Your goal - In the entries that follow, which lines hold the string "compact"? List them.

Extracted information -
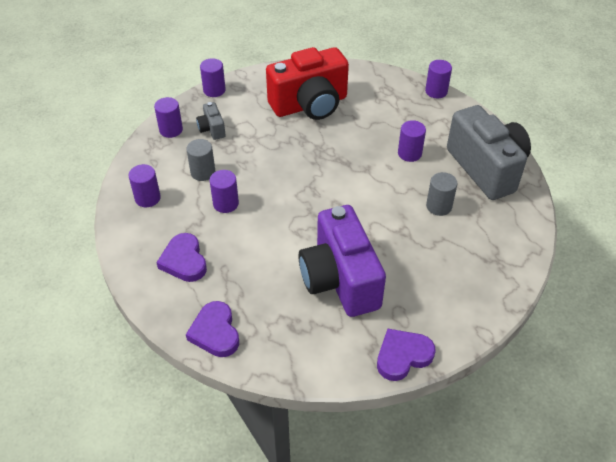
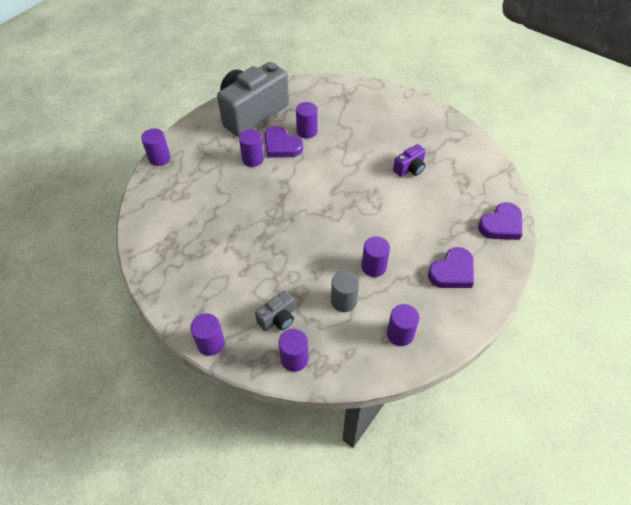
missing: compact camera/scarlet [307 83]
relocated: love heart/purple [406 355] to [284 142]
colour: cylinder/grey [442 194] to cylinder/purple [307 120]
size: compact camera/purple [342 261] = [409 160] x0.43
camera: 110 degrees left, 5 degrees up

Output -
missing: compact camera/scarlet [307 83]
size: compact camera/purple [342 261] = [409 160] x0.43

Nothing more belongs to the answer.